* TASK DIRECTIONS *
Duplicate each line of the records below verbatim, omitting the pictures from your answer.

(Entries from a collection)
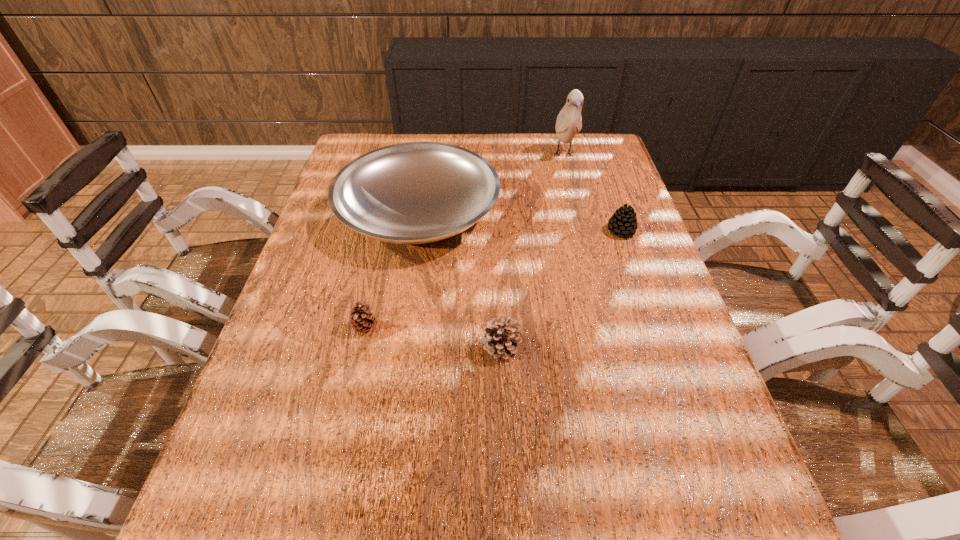
Locate an element on the screen. object present at the far right corner is located at coordinates (569, 121).

Image resolution: width=960 pixels, height=540 pixels. In order to click on free space at the far edge of the desktop in this screenshot , I will do `click(546, 157)`.

The height and width of the screenshot is (540, 960). In the image, there is a desktop. Find the location of `vacant area at the near edge`. vacant area at the near edge is located at coordinates (459, 534).

At what (x,y) coordinates should I click in order to perform the action: click on free space at the left edge. Please return your answer as a coordinate pair (x, y). Looking at the image, I should click on (319, 258).

Identify the location of free space at the right edge. (600, 210).

Find the location of a particular element. vacant space at the far left corner of the desktop is located at coordinates (373, 136).

Identify the location of blank area at the far right corner. (581, 170).

At what (x,y) coordinates should I click in order to perform the action: click on empty location between the leftmost pinecone and the bedpan. Please return your answer as a coordinate pair (x, y). Looking at the image, I should click on (392, 269).

Locate an element on the screen. vacant space that is in between the rightmost object and the leftmost pinecone is located at coordinates [x=492, y=279].

Identify the location of unoccupied position between the bedpan and the rightmost object. Image resolution: width=960 pixels, height=540 pixels. (519, 221).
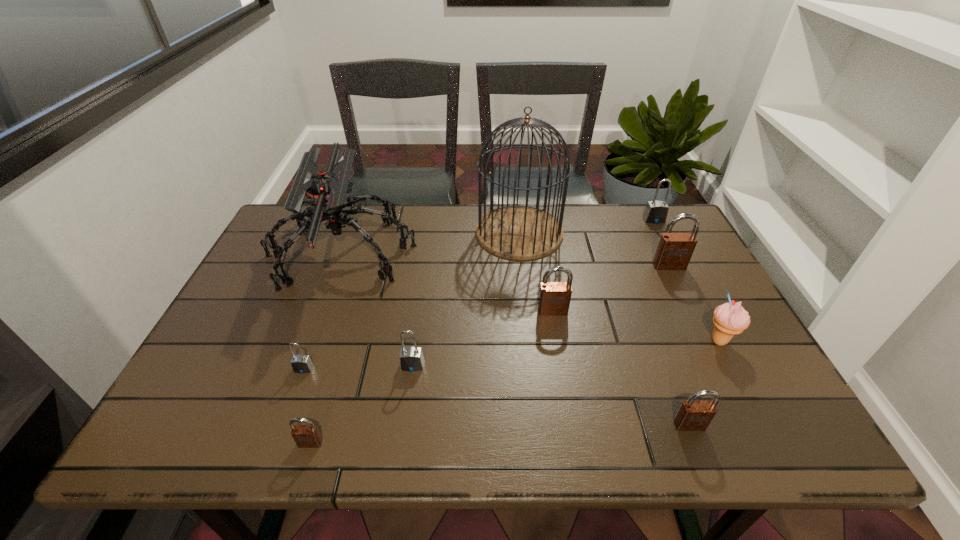
Where is `the fifth nearest object`? This screenshot has height=540, width=960. the fifth nearest object is located at coordinates (731, 318).

The height and width of the screenshot is (540, 960). I want to click on the seventh object from right to left, so click(x=411, y=359).

Locate an element on the screen. Image resolution: width=960 pixels, height=540 pixels. the third padlock from left to right is located at coordinates (411, 359).

The image size is (960, 540). I want to click on the second nearest padlock, so click(x=692, y=415).

Find the location of a particular element. The image size is (960, 540). the third farthest brown padlock is located at coordinates (692, 415).

Find the location of a particular element. The height and width of the screenshot is (540, 960). the leftmost gray padlock is located at coordinates (302, 363).

The height and width of the screenshot is (540, 960). In order to click on the smallest gray padlock in this screenshot , I will do `click(302, 363)`.

You are a GUI agent. You are given a task and a screenshot of the screen. Output one action in this format:
    pyautogui.click(x=<x>, y=<y>)
    Task: Click on the second padlock from left to right
    The width and height of the screenshot is (960, 540).
    Given the screenshot: What is the action you would take?
    pyautogui.click(x=305, y=436)

At what (x,y) coordinates should I click in order to perform the action: click on the smallest brown padlock. Please return your answer as a coordinate pair (x, y). Image resolution: width=960 pixels, height=540 pixels. Looking at the image, I should click on (305, 436).

Identify the location of free point located 0.050m at the door of the gray birdcage. (460, 232).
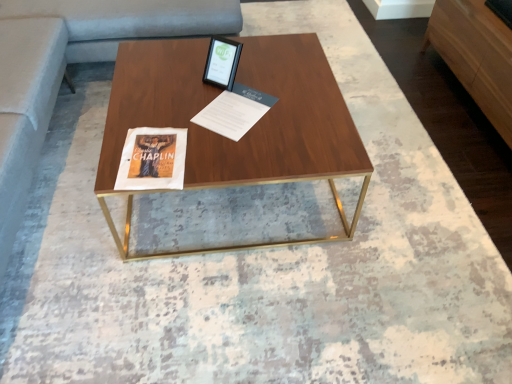
Question: Is walnut wood coffee table at center closer to the viewer compared to matte black tablet at upper center?

Choices:
 (A) no
 (B) yes

Answer: (B)

Question: Could matte black tablet at upper center be considered to be inside walnut wood coffee table at center?

Choices:
 (A) no
 (B) yes

Answer: (A)

Question: From the image's perspective, is walnut wood coffee table at center on matte black tablet at upper center?

Choices:
 (A) no
 (B) yes

Answer: (A)

Question: From the image's perspective, is walnut wood coffee table at center below matte black tablet at upper center?

Choices:
 (A) yes
 (B) no

Answer: (A)

Question: Considering the relative sizes of walnut wood coffee table at center and matte black tablet at upper center in the image provided, is walnut wood coffee table at center taller than matte black tablet at upper center?

Choices:
 (A) no
 (B) yes

Answer: (B)

Question: Considering their positions, is light brown wood dresser at right located in front of or behind walnut wood coffee table at center?

Choices:
 (A) front
 (B) behind

Answer: (B)

Question: From a real-world perspective, relative to walnut wood coffee table at center, is light brown wood dresser at right vertically above or below?

Choices:
 (A) above
 (B) below

Answer: (A)

Question: In terms of height, does light brown wood dresser at right look taller or shorter compared to walnut wood coffee table at center?

Choices:
 (A) tall
 (B) short

Answer: (A)

Question: Is light brown wood dresser at right bigger or smaller than walnut wood coffee table at center?

Choices:
 (A) big
 (B) small

Answer: (B)

Question: From the image's perspective, is matte black tablet at upper center above or below walnut wood coffee table at center?

Choices:
 (A) below
 (B) above

Answer: (B)

Question: Is matte black tablet at upper center to the left or to the right of walnut wood coffee table at center in the image?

* RESULT OF THE EXERCISE *
Locate an element on the screen. object present at the far right corner is located at coordinates (569, 121).

Image resolution: width=960 pixels, height=540 pixels. In order to click on free space at the far edge of the desktop in this screenshot , I will do `click(546, 157)`.

The height and width of the screenshot is (540, 960). In the image, there is a desktop. Find the location of `vacant area at the near edge`. vacant area at the near edge is located at coordinates (459, 534).

At what (x,y) coordinates should I click in order to perform the action: click on free space at the left edge. Please return your answer as a coordinate pair (x, y). Looking at the image, I should click on (319, 258).

Identify the location of free space at the right edge. (600, 210).

Find the location of a particular element. vacant space at the far left corner of the desktop is located at coordinates (373, 136).

Identify the location of blank area at the far right corner. (581, 170).

At what (x,y) coordinates should I click in order to perform the action: click on empty location between the leftmost pinecone and the bedpan. Please return your answer as a coordinate pair (x, y). Looking at the image, I should click on (392, 269).

Locate an element on the screen. vacant space that is in between the rightmost object and the leftmost pinecone is located at coordinates [x=492, y=279].

Identify the location of unoccupied position between the bedpan and the rightmost object. Image resolution: width=960 pixels, height=540 pixels. (519, 221).
Where is `the fifth nearest object`? This screenshot has height=540, width=960. the fifth nearest object is located at coordinates (731, 318).

The height and width of the screenshot is (540, 960). I want to click on the seventh object from right to left, so click(x=411, y=359).

Locate an element on the screen. Image resolution: width=960 pixels, height=540 pixels. the third padlock from left to right is located at coordinates (411, 359).

The image size is (960, 540). I want to click on the second nearest padlock, so click(x=692, y=415).

Find the location of a particular element. The image size is (960, 540). the third farthest brown padlock is located at coordinates (692, 415).

Find the location of a particular element. The height and width of the screenshot is (540, 960). the leftmost gray padlock is located at coordinates (302, 363).

The height and width of the screenshot is (540, 960). In order to click on the smallest gray padlock in this screenshot , I will do `click(302, 363)`.

You are a GUI agent. You are given a task and a screenshot of the screen. Output one action in this format:
    pyautogui.click(x=<x>, y=<y>)
    Task: Click on the second padlock from left to right
    The width and height of the screenshot is (960, 540).
    Given the screenshot: What is the action you would take?
    pyautogui.click(x=305, y=436)

At what (x,y) coordinates should I click in order to perform the action: click on the smallest brown padlock. Please return your answer as a coordinate pair (x, y). Image resolution: width=960 pixels, height=540 pixels. Looking at the image, I should click on (305, 436).

Identify the location of free point located 0.050m at the door of the gray birdcage. (460, 232).
Question: Is walnut wood coffee table at center closer to the viewer compared to matte black tablet at upper center?

Choices:
 (A) no
 (B) yes

Answer: (B)

Question: Could matte black tablet at upper center be considered to be inside walnut wood coffee table at center?

Choices:
 (A) no
 (B) yes

Answer: (A)

Question: From the image's perspective, is walnut wood coffee table at center on matte black tablet at upper center?

Choices:
 (A) no
 (B) yes

Answer: (A)

Question: From the image's perspective, is walnut wood coffee table at center below matte black tablet at upper center?

Choices:
 (A) yes
 (B) no

Answer: (A)

Question: Considering the relative sizes of walnut wood coffee table at center and matte black tablet at upper center in the image provided, is walnut wood coffee table at center taller than matte black tablet at upper center?

Choices:
 (A) no
 (B) yes

Answer: (B)

Question: Considering their positions, is light brown wood dresser at right located in front of or behind walnut wood coffee table at center?

Choices:
 (A) front
 (B) behind

Answer: (B)

Question: From a real-world perspective, relative to walnut wood coffee table at center, is light brown wood dresser at right vertically above or below?

Choices:
 (A) above
 (B) below

Answer: (A)

Question: In terms of height, does light brown wood dresser at right look taller or shorter compared to walnut wood coffee table at center?

Choices:
 (A) tall
 (B) short

Answer: (A)

Question: Is light brown wood dresser at right bigger or smaller than walnut wood coffee table at center?

Choices:
 (A) big
 (B) small

Answer: (B)

Question: From the image's perspective, is matte black tablet at upper center above or below walnut wood coffee table at center?

Choices:
 (A) below
 (B) above

Answer: (B)

Question: Is matte black tablet at upper center to the left or to the right of walnut wood coffee table at center in the image?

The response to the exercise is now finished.